◆ **Work to be completed**
Your answer must be an exact retyping of the line containing "(817, 284) = (979, 260): turquoise" and every line after it through the end of the records below, with no pictures and nothing else.

══ Data for processing ══

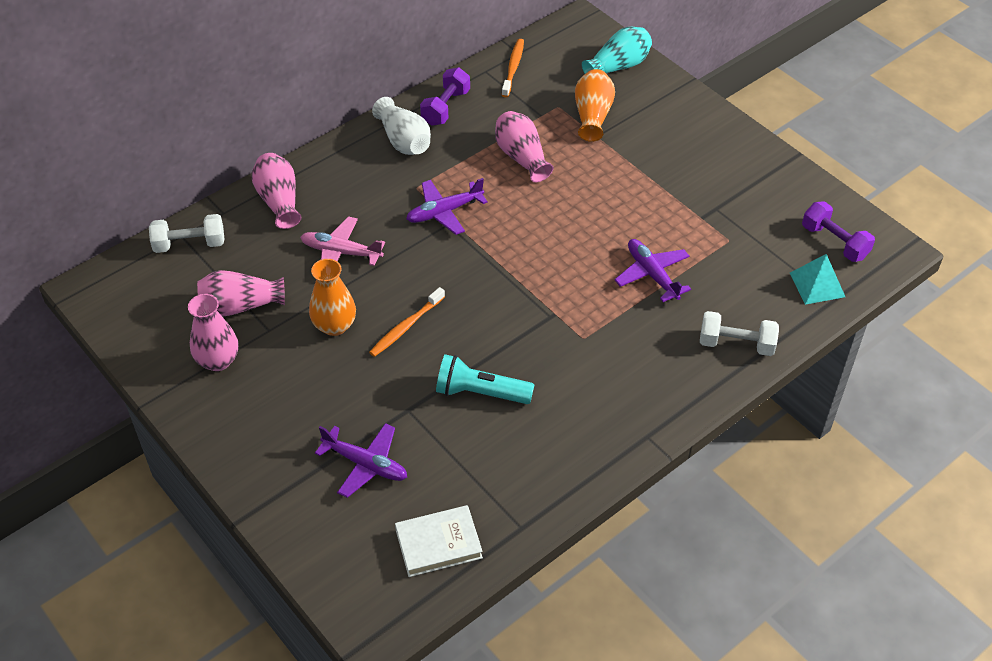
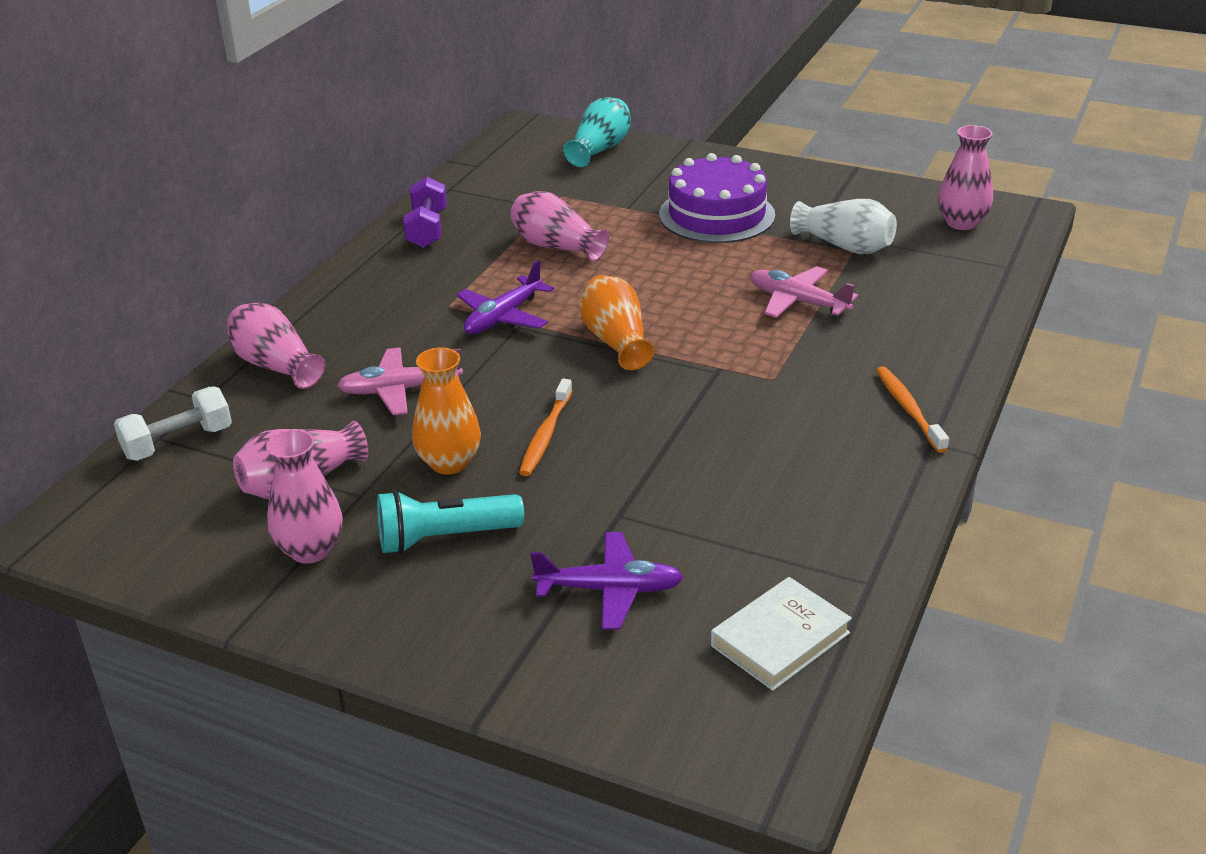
camera: 25 degrees left, 15 degrees down
(404, 141) = (398, 269): white vase -> white vase (845, 246)
(480, 393) = (696, 468): turquoise flashlight -> turquoise flashlight (445, 538)
(513, 68) = (480, 178): orange toothbrush -> orange toothbrush (909, 409)
(592, 116) = (607, 193): orange vase -> orange vase (616, 341)
(652, 274) = (797, 302): purple plane -> pink plane
(656, 166) = (716, 215): none -> purple cake
(736, 344) = (947, 332): white dumbbell -> none
(817, 284) = (979, 260): turquoise pyramid -> none
(834, 242) = (962, 223): purple dumbbell -> pink vase

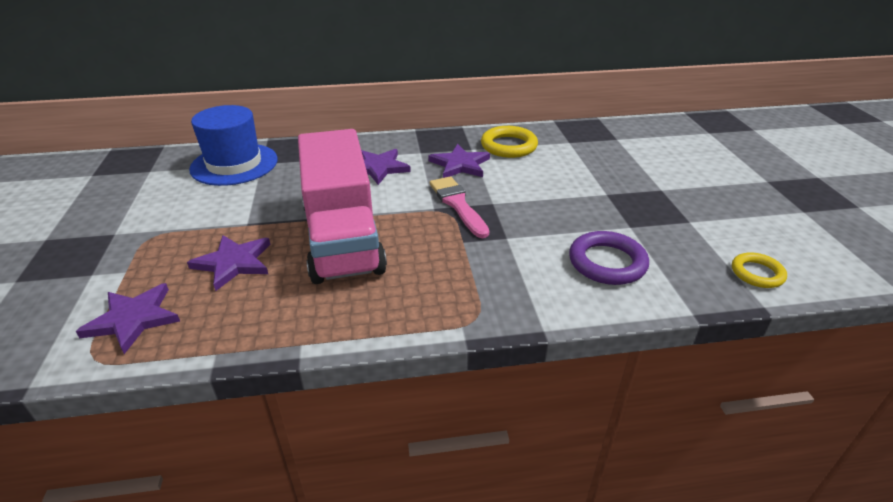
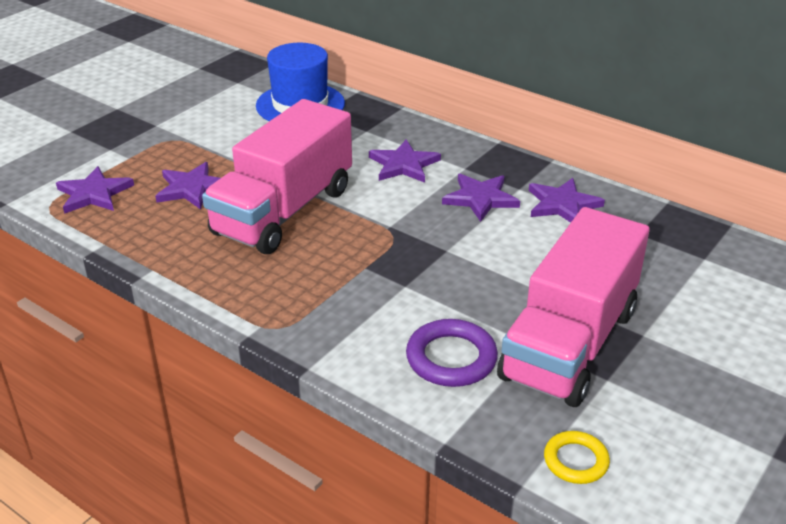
camera: 45 degrees right, 0 degrees up
(457, 204) = (414, 234): pink brush -> none
(508, 146) = (562, 204): yellow ring -> purple star
(642, 215) = (569, 344): none -> pink truck

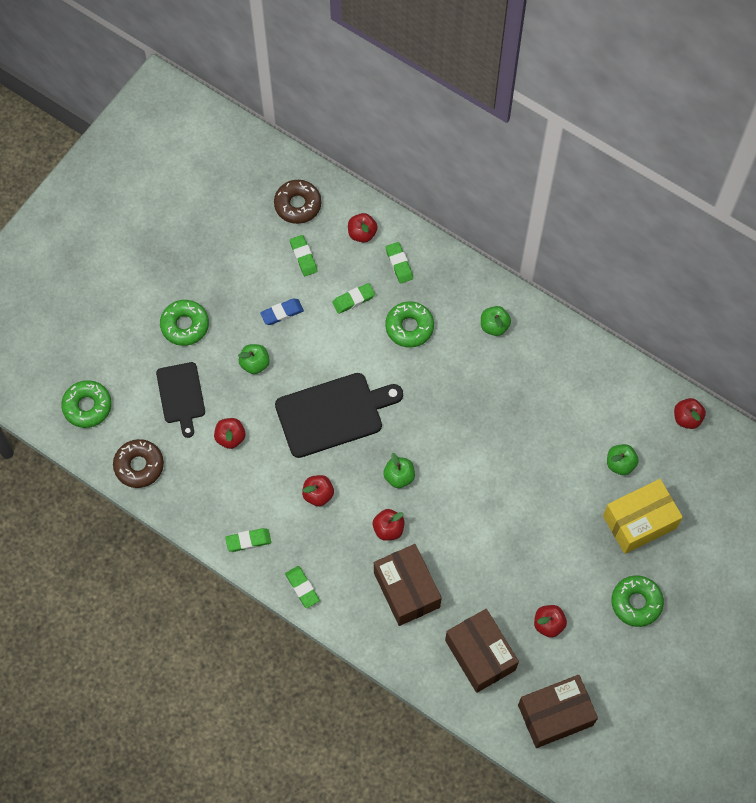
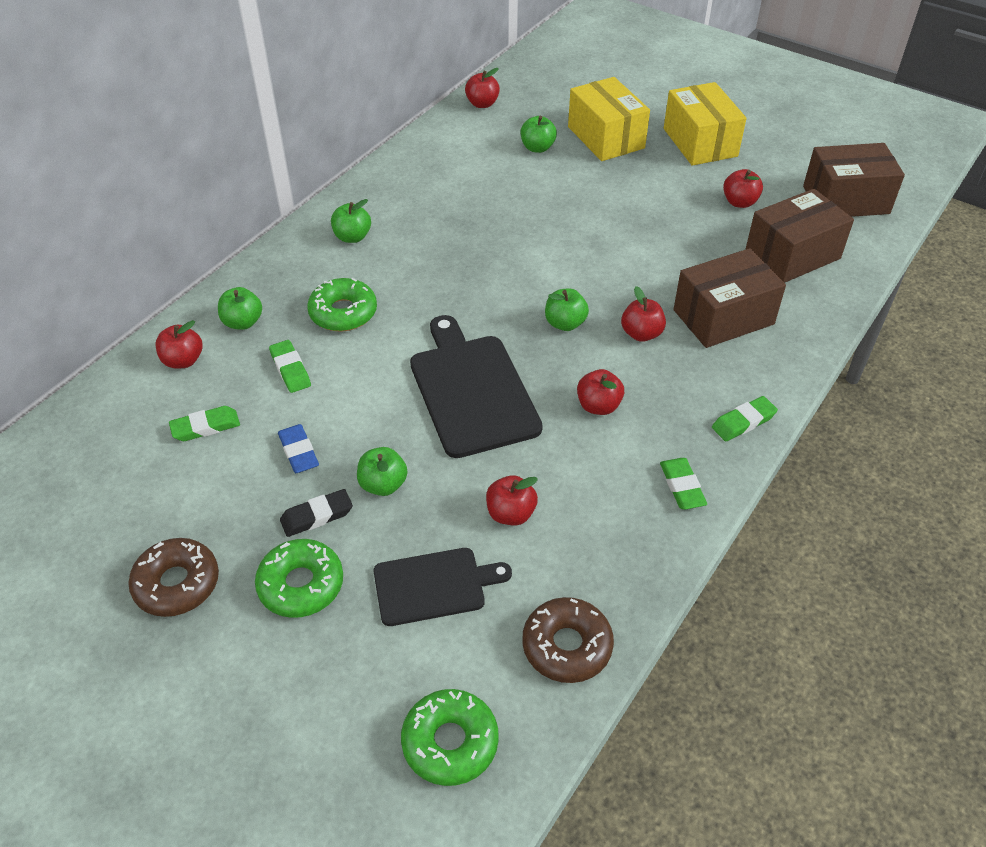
camera: 90 degrees left, 20 degrees down
(232, 328) = (317, 516): none -> black eraser
(297, 205) = (111, 435): brown donut -> brown donut (177, 584)
(399, 264) = (243, 322): green eraser -> green apple
(555, 715) = (846, 200): brown box -> brown box turned 75 degrees counterclockwise
(636, 603) = (700, 142): green donut -> yellow box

═══

◆ **Solution for this exercise**
(817, 284) = (979, 260): turquoise pyramid -> none
(834, 242) = (962, 223): purple dumbbell -> pink vase

camera: 45 degrees right, 0 degrees up
(457, 204) = (414, 234): pink brush -> none
(508, 146) = (562, 204): yellow ring -> purple star
(642, 215) = (569, 344): none -> pink truck

camera: 90 degrees left, 20 degrees down
(232, 328) = (317, 516): none -> black eraser
(297, 205) = (111, 435): brown donut -> brown donut (177, 584)
(399, 264) = (243, 322): green eraser -> green apple
(555, 715) = (846, 200): brown box -> brown box turned 75 degrees counterclockwise
(636, 603) = (700, 142): green donut -> yellow box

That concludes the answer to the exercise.